Prompt ->
Only one portion of the data is to be written out: from the line bearing "R5: 75k (GND, N001) -> none" through the line bearing "R4: 3.3k (N14, N29) -> 1.5k (N14, N29)". Write it exactly as it appears.

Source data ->
· · ·

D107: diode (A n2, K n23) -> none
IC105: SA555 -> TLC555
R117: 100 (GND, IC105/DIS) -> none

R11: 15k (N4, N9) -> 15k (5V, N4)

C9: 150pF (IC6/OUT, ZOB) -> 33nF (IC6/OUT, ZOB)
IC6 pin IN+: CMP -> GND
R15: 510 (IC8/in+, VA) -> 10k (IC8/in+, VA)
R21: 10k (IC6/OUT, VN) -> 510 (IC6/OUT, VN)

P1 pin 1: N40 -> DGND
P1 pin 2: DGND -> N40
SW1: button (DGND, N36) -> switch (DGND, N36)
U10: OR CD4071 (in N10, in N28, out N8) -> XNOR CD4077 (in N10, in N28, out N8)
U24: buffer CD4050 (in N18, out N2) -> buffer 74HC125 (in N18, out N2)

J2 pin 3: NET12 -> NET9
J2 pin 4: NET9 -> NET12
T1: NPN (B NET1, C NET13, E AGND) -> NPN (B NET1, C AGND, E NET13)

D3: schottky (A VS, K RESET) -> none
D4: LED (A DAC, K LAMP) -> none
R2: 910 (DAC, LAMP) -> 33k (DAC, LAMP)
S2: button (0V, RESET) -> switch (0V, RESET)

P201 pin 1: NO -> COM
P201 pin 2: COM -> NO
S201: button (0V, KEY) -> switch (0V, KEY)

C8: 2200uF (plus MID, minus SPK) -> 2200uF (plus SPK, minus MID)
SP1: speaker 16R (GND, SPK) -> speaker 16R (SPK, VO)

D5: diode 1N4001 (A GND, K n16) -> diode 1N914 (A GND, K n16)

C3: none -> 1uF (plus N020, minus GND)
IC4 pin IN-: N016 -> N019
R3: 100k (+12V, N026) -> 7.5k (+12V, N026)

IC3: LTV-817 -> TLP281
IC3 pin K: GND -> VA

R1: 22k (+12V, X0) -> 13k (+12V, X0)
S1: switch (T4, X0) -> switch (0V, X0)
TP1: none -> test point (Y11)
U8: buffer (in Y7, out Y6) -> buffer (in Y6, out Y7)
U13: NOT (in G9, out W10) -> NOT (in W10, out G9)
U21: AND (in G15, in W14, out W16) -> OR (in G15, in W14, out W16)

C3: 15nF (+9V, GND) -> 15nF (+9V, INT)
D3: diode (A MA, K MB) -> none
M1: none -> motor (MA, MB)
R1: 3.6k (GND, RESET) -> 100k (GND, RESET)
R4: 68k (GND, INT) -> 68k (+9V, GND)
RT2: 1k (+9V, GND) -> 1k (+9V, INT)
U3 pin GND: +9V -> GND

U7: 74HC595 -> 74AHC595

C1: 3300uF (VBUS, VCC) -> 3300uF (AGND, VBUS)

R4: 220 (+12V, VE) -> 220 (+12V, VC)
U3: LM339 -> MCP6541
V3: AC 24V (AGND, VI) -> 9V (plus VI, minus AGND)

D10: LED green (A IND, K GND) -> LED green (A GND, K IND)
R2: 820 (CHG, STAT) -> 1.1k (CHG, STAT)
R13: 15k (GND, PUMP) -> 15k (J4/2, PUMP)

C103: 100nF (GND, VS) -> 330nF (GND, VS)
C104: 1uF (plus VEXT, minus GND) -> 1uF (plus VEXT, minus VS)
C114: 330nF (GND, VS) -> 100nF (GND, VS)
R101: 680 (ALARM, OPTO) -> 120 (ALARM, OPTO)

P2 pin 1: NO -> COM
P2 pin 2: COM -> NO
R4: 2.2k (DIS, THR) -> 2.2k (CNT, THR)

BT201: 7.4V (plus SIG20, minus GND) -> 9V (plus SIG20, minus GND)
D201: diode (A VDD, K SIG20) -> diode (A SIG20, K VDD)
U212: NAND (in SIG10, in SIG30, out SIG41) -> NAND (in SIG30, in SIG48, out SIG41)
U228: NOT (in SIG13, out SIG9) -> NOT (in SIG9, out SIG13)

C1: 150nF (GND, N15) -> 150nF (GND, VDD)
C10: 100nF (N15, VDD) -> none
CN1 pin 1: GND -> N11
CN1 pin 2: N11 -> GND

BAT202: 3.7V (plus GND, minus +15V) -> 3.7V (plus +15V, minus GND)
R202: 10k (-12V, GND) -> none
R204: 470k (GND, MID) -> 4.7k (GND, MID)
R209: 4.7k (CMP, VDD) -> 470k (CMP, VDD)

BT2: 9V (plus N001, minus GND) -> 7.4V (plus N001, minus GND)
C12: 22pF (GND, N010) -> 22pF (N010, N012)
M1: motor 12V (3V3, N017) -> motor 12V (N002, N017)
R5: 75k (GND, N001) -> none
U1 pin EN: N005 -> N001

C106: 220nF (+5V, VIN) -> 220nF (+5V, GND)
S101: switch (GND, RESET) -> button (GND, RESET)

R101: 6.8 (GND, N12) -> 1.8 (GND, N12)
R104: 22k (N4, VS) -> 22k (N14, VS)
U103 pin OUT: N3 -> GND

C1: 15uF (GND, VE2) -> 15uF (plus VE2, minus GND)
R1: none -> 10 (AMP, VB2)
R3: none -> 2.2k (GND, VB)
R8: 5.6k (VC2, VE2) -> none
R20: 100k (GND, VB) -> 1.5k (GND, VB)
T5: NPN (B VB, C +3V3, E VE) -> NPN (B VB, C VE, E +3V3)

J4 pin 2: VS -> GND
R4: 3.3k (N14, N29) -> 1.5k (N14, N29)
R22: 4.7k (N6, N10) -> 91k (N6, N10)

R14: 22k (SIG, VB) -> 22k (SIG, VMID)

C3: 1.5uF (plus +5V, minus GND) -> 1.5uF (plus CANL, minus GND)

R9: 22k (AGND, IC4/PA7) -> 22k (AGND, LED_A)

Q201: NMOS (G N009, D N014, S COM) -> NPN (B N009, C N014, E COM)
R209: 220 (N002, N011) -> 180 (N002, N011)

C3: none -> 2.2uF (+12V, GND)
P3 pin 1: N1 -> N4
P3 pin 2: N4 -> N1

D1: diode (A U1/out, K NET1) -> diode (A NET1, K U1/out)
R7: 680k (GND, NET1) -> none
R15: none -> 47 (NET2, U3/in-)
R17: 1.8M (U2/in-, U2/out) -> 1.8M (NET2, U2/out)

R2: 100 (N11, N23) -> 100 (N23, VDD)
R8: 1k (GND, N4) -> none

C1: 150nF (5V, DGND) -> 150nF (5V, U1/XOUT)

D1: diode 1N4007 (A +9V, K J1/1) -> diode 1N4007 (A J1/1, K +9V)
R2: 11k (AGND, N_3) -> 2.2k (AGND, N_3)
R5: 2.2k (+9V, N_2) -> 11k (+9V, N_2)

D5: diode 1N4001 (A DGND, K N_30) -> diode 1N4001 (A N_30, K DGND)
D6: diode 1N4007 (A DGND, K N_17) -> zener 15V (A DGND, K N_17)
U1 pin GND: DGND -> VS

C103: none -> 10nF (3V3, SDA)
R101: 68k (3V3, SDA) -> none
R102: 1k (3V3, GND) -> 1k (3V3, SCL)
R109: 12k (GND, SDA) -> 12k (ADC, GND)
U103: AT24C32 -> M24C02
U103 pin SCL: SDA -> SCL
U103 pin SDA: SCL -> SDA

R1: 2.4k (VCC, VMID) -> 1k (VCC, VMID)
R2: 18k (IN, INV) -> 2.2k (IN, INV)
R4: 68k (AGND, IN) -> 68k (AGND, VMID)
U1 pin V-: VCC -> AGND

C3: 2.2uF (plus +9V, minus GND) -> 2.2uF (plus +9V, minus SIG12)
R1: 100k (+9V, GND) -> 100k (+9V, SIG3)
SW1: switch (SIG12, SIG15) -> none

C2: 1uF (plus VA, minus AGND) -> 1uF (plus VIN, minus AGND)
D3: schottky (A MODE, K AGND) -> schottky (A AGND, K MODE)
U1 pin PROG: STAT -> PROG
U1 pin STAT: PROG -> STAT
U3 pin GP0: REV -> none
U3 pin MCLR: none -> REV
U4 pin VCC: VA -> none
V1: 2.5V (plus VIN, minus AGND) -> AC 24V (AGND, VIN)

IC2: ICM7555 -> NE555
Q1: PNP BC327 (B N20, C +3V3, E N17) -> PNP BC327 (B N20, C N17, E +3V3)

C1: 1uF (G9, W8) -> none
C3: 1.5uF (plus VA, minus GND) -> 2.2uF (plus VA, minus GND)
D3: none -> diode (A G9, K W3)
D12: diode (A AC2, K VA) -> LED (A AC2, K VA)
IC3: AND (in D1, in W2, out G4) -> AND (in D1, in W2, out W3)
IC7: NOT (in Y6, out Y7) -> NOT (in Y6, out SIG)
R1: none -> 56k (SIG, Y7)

· · ·

Answer ->
R5: 75k (GND, N001) -> none
U1 pin EN: N005 -> N001

C106: 220nF (+5V, VIN) -> 220nF (+5V, GND)
S101: switch (GND, RESET) -> button (GND, RESET)

R101: 6.8 (GND, N12) -> 1.8 (GND, N12)
R104: 22k (N4, VS) -> 22k (N14, VS)
U103 pin OUT: N3 -> GND

C1: 15uF (GND, VE2) -> 15uF (plus VE2, minus GND)
R1: none -> 10 (AMP, VB2)
R3: none -> 2.2k (GND, VB)
R8: 5.6k (VC2, VE2) -> none
R20: 100k (GND, VB) -> 1.5k (GND, VB)
T5: NPN (B VB, C +3V3, E VE) -> NPN (B VB, C VE, E +3V3)

J4 pin 2: VS -> GND
R4: 3.3k (N14, N29) -> 1.5k (N14, N29)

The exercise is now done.